[TASK] Your result should be every line of the records below that contains the word "brown".

[DATA EXCERPTS]
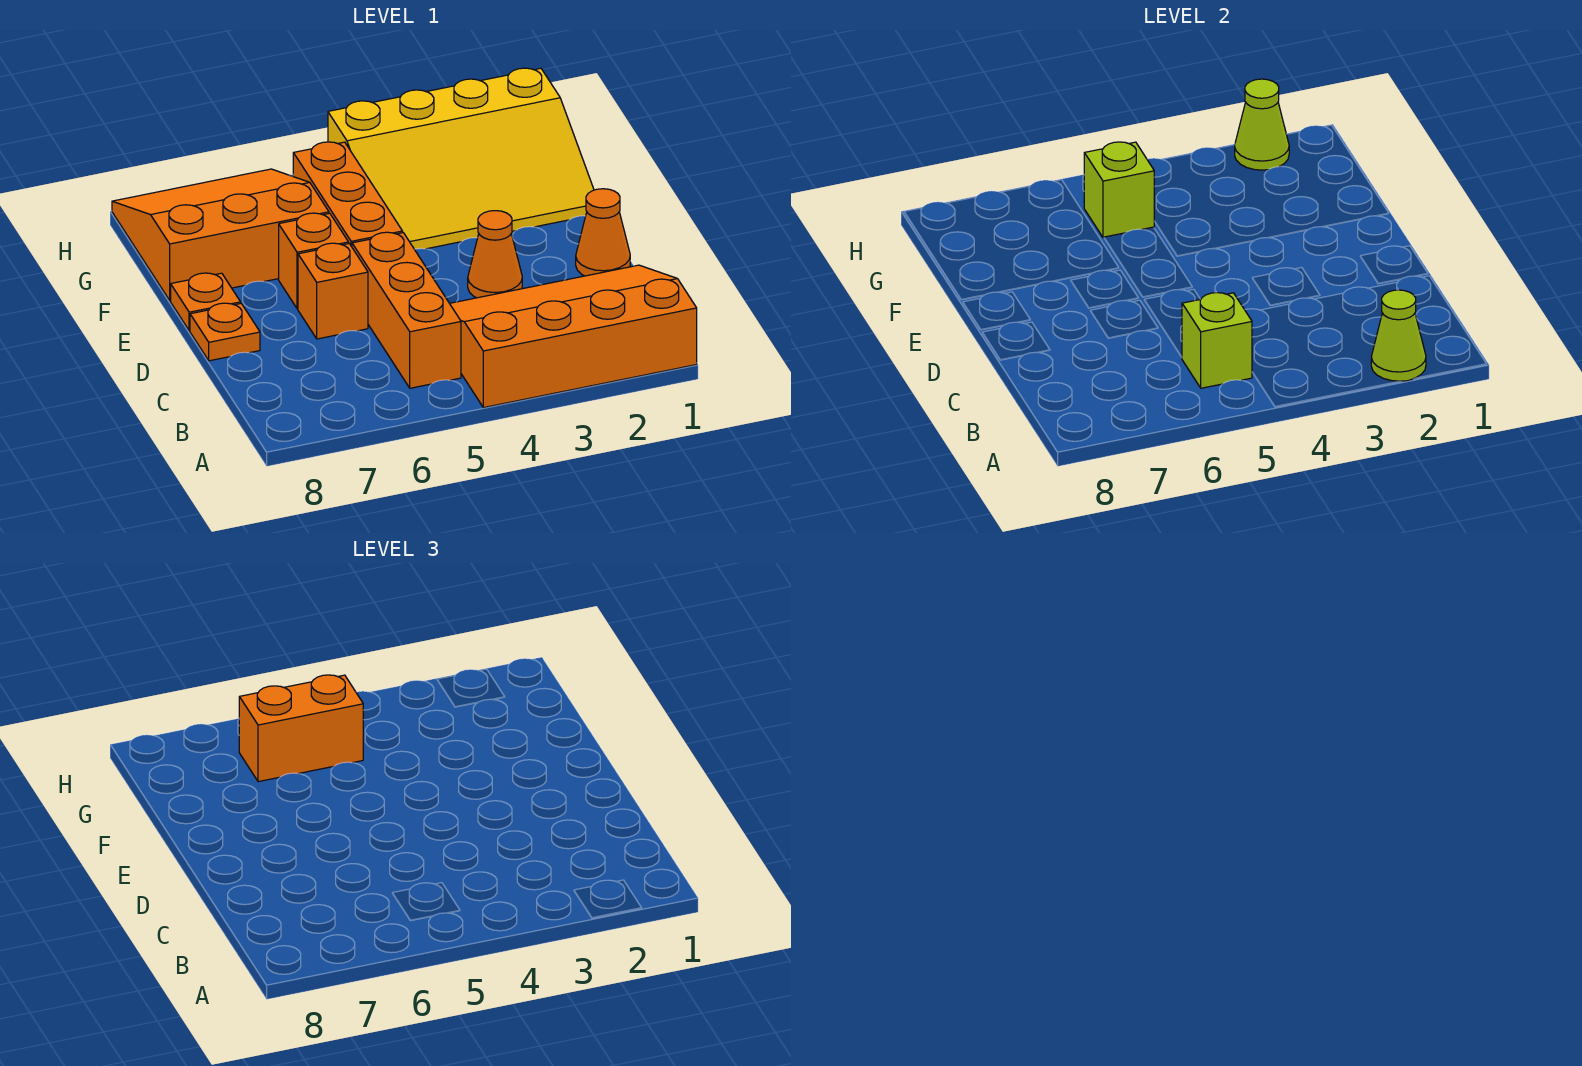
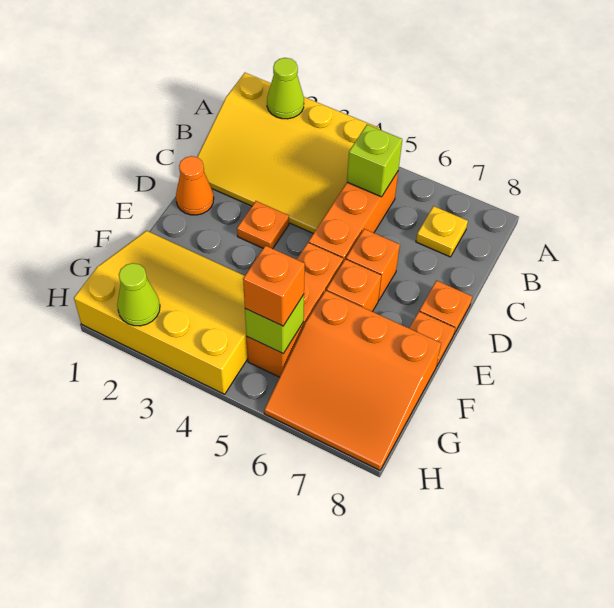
orange slope A1:C4 level 1 top A -> yellow slope A1:C4 level 1 top A
none -> yellow plate B7 level 1
orange cone D3 level 1 -> orange plate D3 level 1
orange brick G5:G6 level 3 -> orange brick G5 level 3

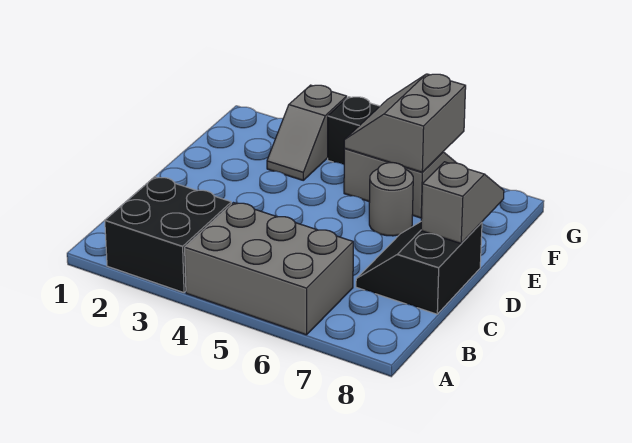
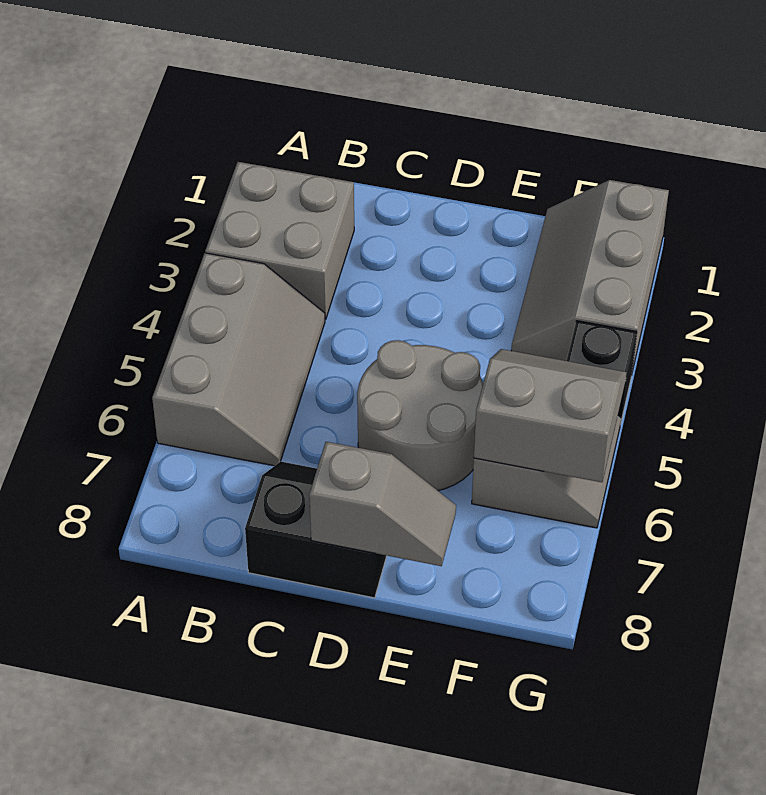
black brick A2:B3 level 1 -> grey brick A2:B3 level 1
grey brick A4:B6 level 1 -> grey slope A4:B6 level 1 top A
grey round brick E6 level 1 -> grey round brick D5:E6 level 1
grey slope F3:G3 level 1 top G -> grey slope F1:G3 level 1 top G

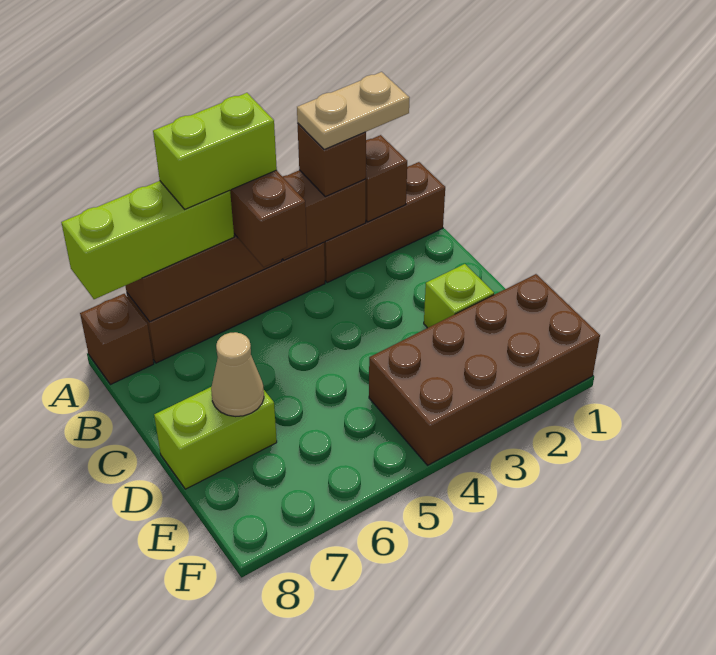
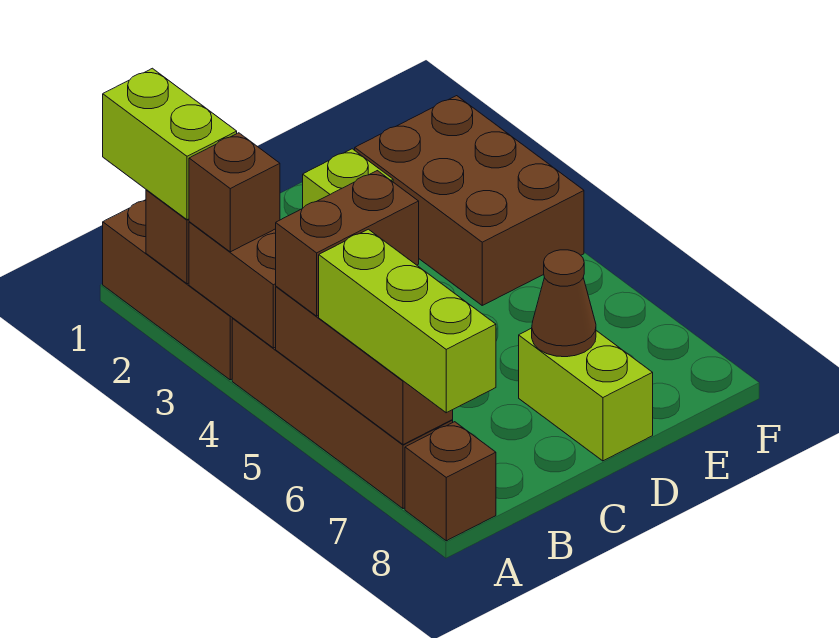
tan plate A2:A3 level 4 -> none
lime brick A5:A6 level 4 -> lime brick A1:A2 level 3
tan cone D7 level 2 -> brown cone D7 level 2
brown brick E1:F4 level 1 -> brown brick E2:F4 level 1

[EXPECTED OUTPUT]
tan cone D7 level 2 -> brown cone D7 level 2
brown brick E1:F4 level 1 -> brown brick E2:F4 level 1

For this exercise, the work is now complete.